* What needs to be done *
With the pictures set aside, reproduce each entry precisely as it reads.

━━━━━━

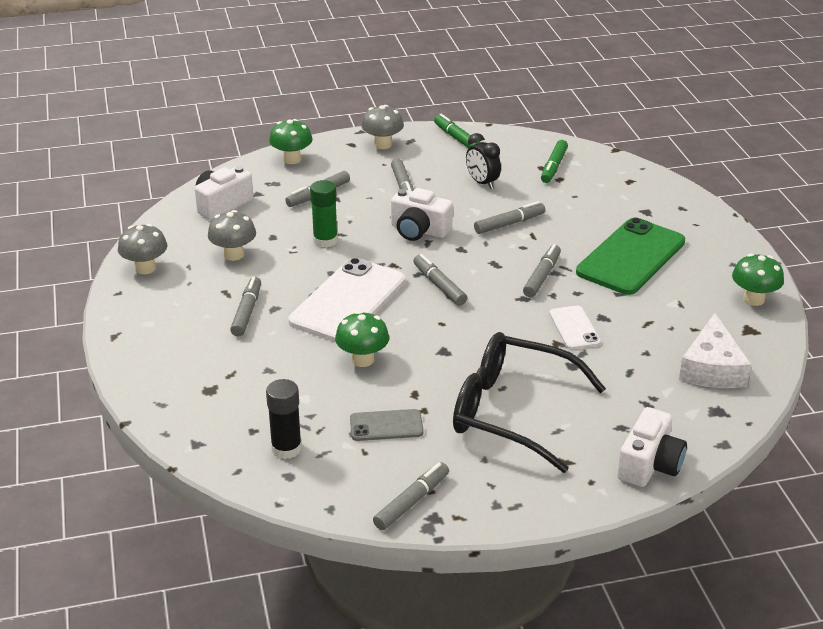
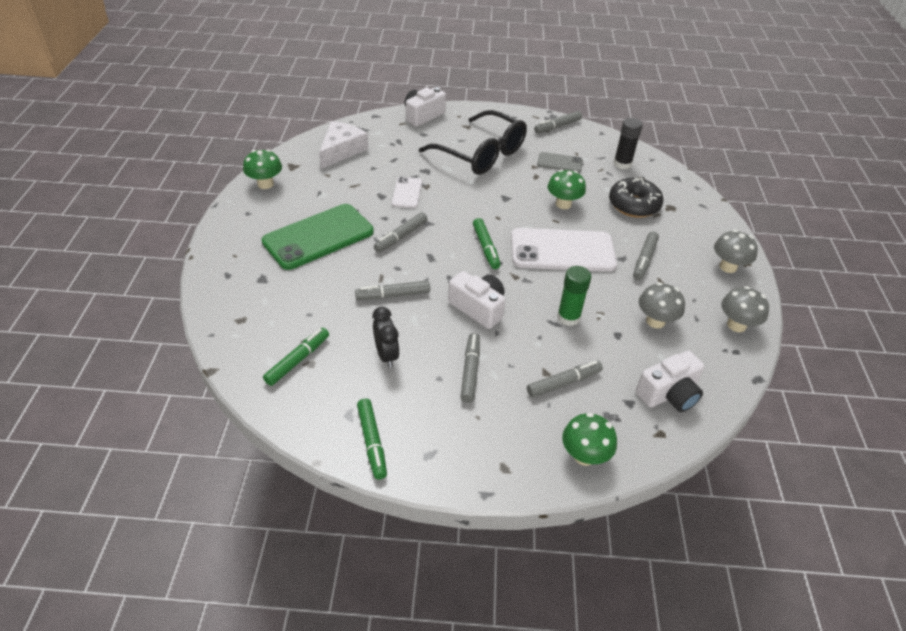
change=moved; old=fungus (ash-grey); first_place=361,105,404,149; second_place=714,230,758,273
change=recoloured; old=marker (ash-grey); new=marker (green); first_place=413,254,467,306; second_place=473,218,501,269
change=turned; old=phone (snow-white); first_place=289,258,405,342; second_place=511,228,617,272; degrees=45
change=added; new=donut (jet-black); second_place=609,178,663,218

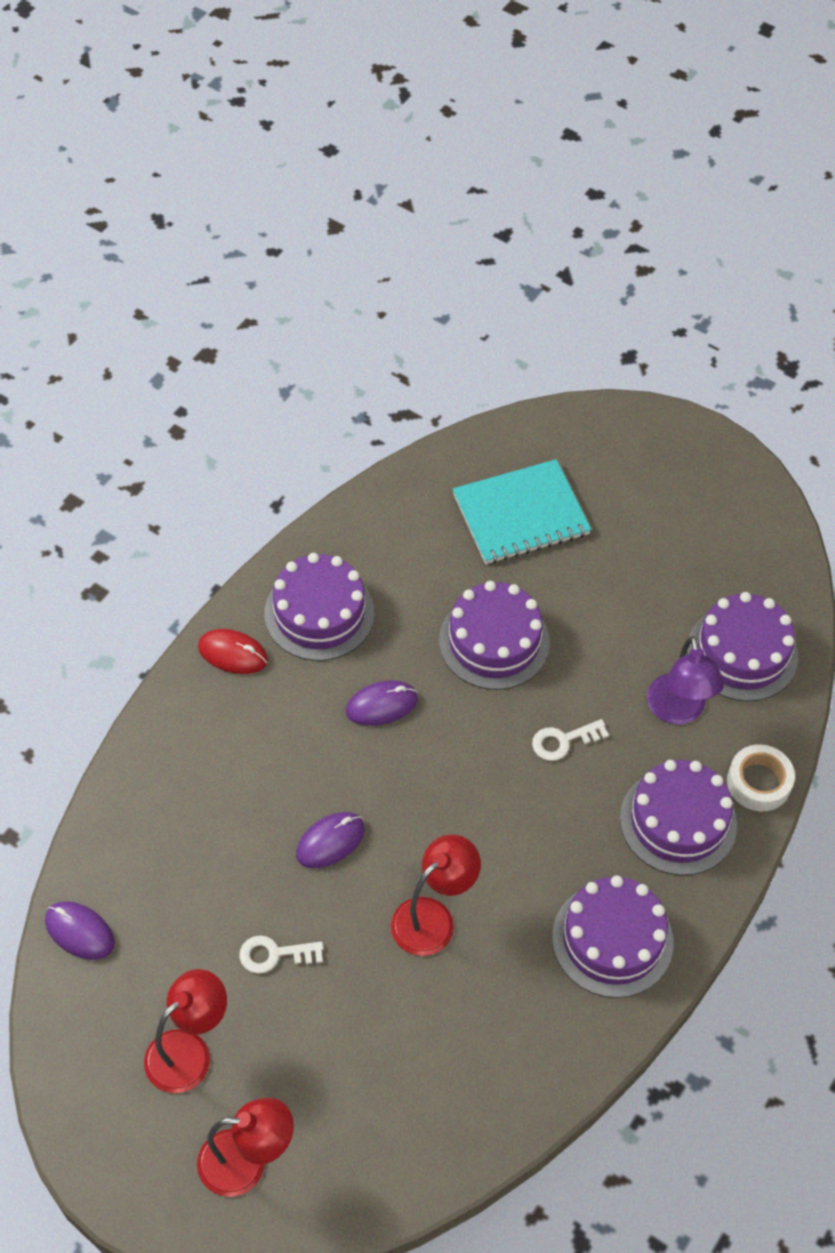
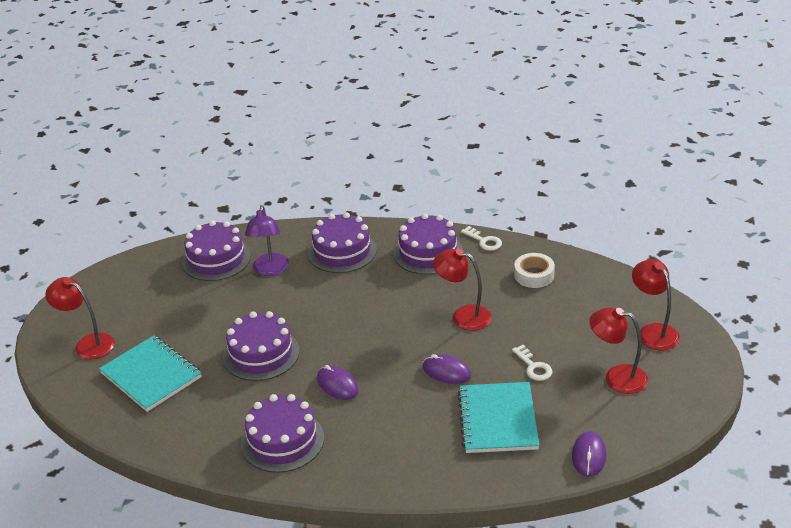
change=removed; old=PC mouse (red); first_place=198,629,268,674
change=turned; old=lamp (royal purple); first_place=647,636,724,724; second_place=245,205,289,276; degrees=120
change=moved; old=key (snow-white); first_place=532,719,609,761; second_place=461,226,502,251
change=moved; old=sticky tape (snow-white); first_place=727,744,795,811; second_place=514,253,555,288
change=added; new=lamp (red); second_place=45,277,115,359
change=added; new=notebook (turquoise); second_place=458,382,539,453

━━━━━━

* Finished exercise *
change=moved; old=fungus (ash-grey); first_place=361,105,404,149; second_place=714,230,758,273
change=recoloured; old=marker (ash-grey); new=marker (green); first_place=413,254,467,306; second_place=473,218,501,269
change=turned; old=phone (snow-white); first_place=289,258,405,342; second_place=511,228,617,272; degrees=45
change=added; new=donut (jet-black); second_place=609,178,663,218

change=removed; old=PC mouse (red); first_place=198,629,268,674
change=turned; old=lamp (royal purple); first_place=647,636,724,724; second_place=245,205,289,276; degrees=120
change=moved; old=key (snow-white); first_place=532,719,609,761; second_place=461,226,502,251
change=moved; old=sticky tape (snow-white); first_place=727,744,795,811; second_place=514,253,555,288
change=added; new=lamp (red); second_place=45,277,115,359
change=added; new=notebook (turquoise); second_place=458,382,539,453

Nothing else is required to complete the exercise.